## [Information provided]
○ ○ ○ ○ ○

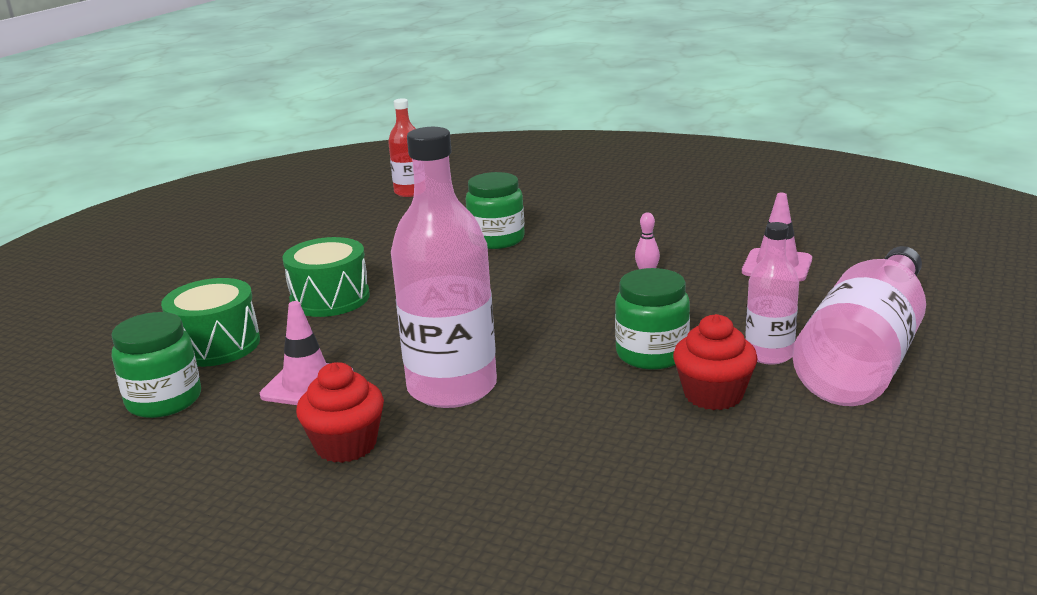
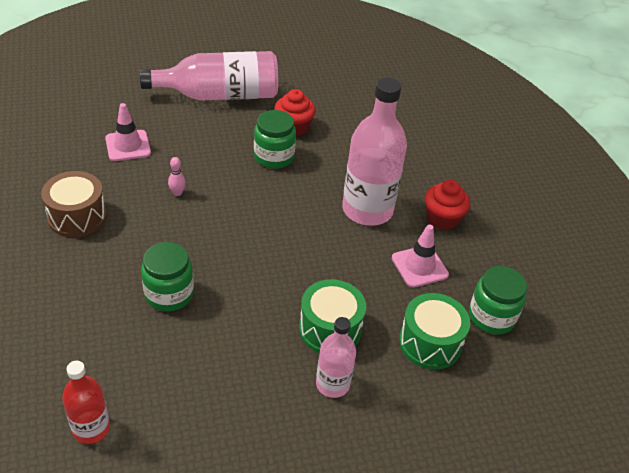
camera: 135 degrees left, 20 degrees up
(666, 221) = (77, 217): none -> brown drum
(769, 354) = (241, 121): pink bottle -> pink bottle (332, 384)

○ ○ ○ ○ ○

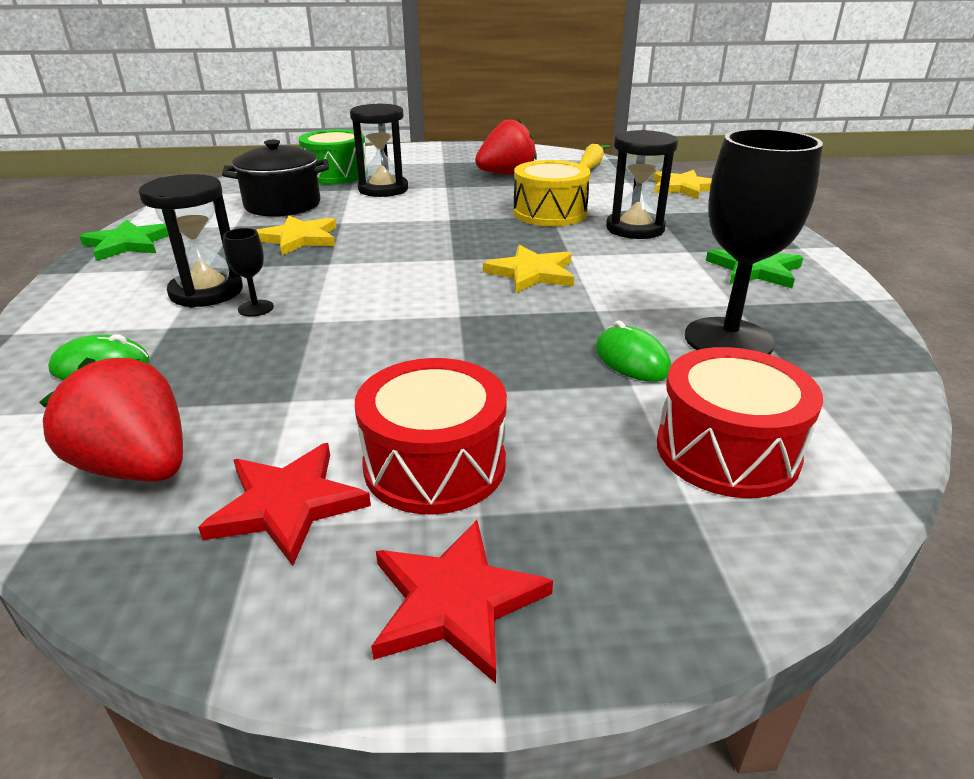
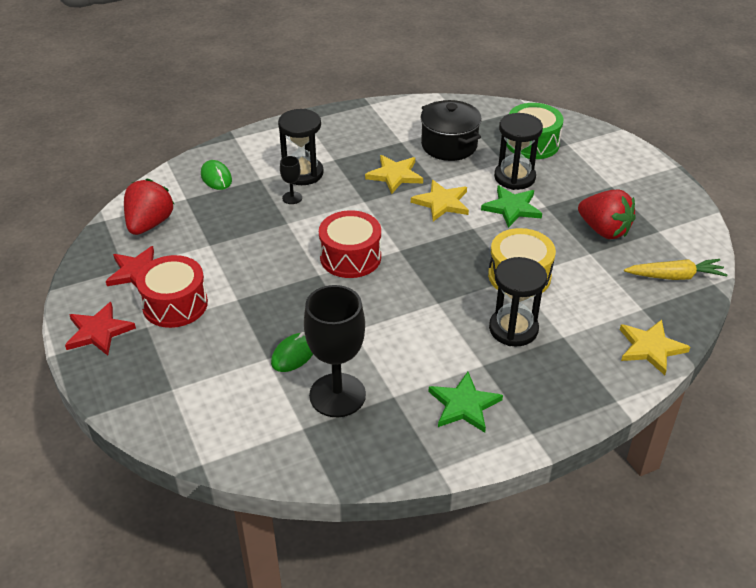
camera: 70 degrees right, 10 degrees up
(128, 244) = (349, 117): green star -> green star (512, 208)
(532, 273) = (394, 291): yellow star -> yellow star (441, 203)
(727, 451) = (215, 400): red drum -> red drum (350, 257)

○ ○ ○ ○ ○

## [What you are asked to do]
Print exactly the lines of the listing above starting at the line containing "camera: 70 degrees right, 10 degrees up" and ending at the line containing "(727, 451) = (215, 400): red", both included.

## [Problem solution]
camera: 70 degrees right, 10 degrees up
(128, 244) = (349, 117): green star -> green star (512, 208)
(532, 273) = (394, 291): yellow star -> yellow star (441, 203)
(727, 451) = (215, 400): red drum -> red drum (350, 257)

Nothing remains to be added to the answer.